▶ **Data records**
----

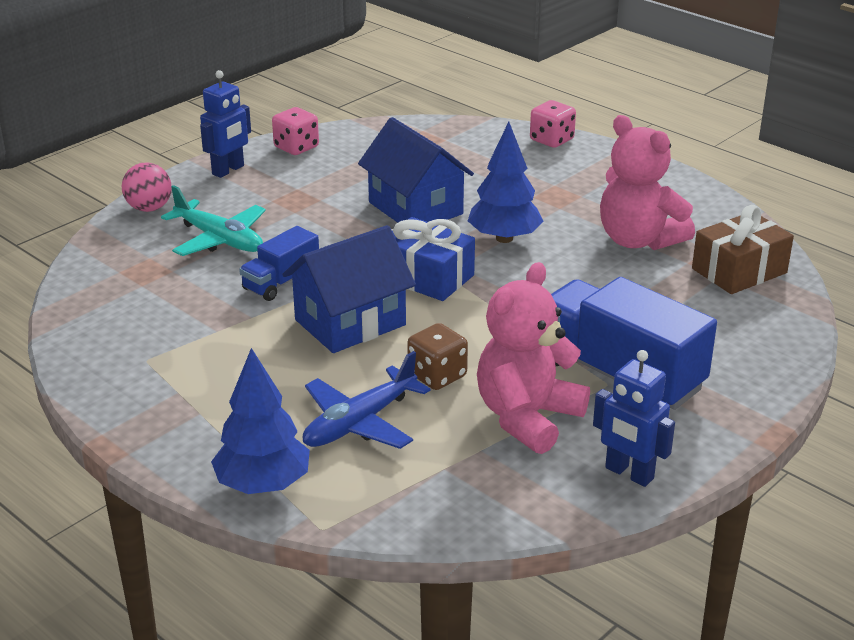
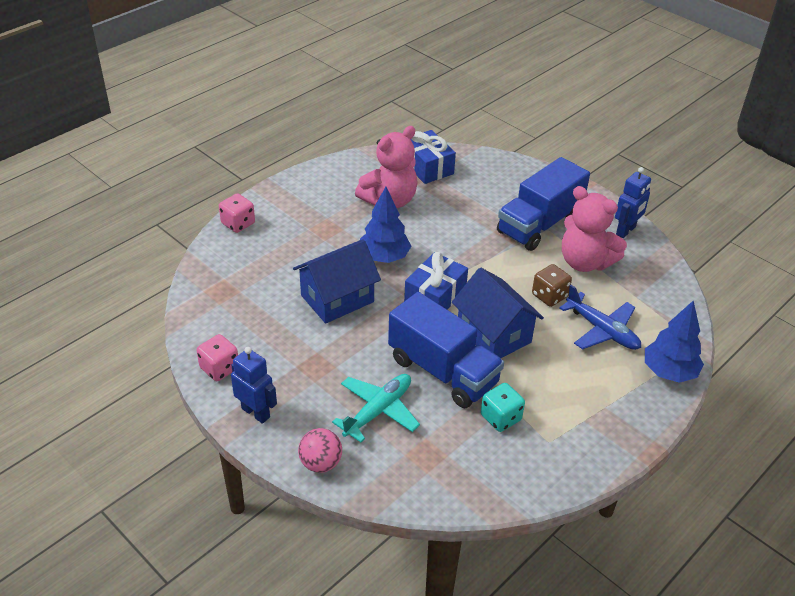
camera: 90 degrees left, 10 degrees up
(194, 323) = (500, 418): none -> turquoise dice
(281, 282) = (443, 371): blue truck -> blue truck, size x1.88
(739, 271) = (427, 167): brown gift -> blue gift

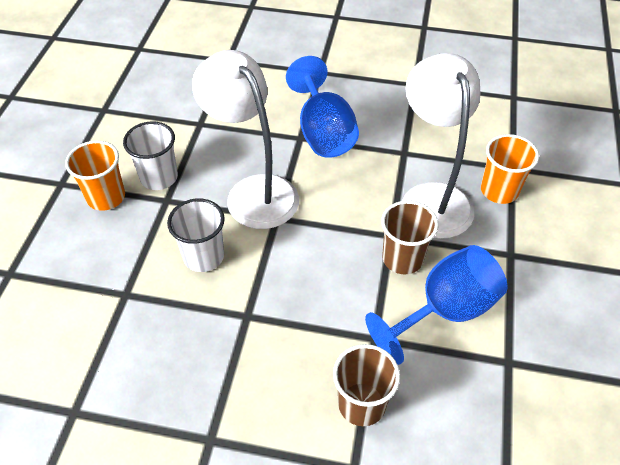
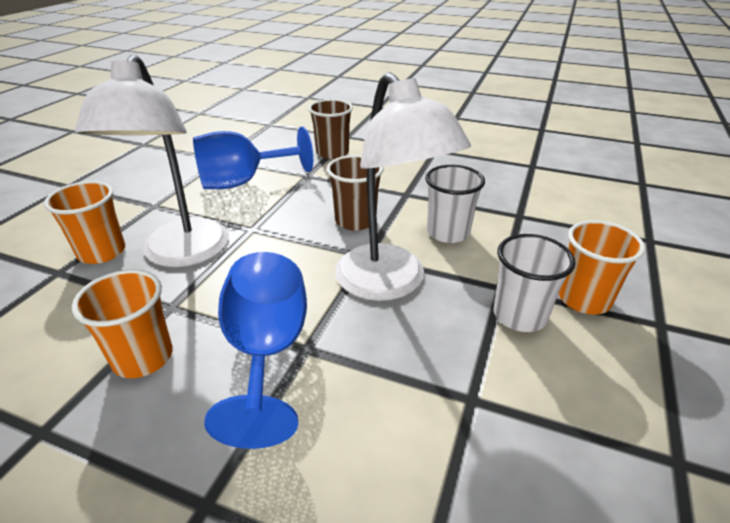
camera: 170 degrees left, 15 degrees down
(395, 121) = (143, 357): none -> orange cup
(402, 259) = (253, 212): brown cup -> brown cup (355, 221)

----

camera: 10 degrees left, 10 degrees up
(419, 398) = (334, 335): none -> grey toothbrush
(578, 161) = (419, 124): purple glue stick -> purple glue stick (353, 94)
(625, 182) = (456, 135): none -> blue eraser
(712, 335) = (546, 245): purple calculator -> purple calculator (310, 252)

----

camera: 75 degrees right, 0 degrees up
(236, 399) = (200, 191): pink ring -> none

----

Would you output, from the records above, exactly the run of lines that starts at the line containing "(395, 121) = (143, 357): none -> orange cup" and ends at the line containing "(402, 259) = (253, 212): brown", and only that run?

(395, 121) = (143, 357): none -> orange cup
(402, 259) = (253, 212): brown cup -> brown cup (355, 221)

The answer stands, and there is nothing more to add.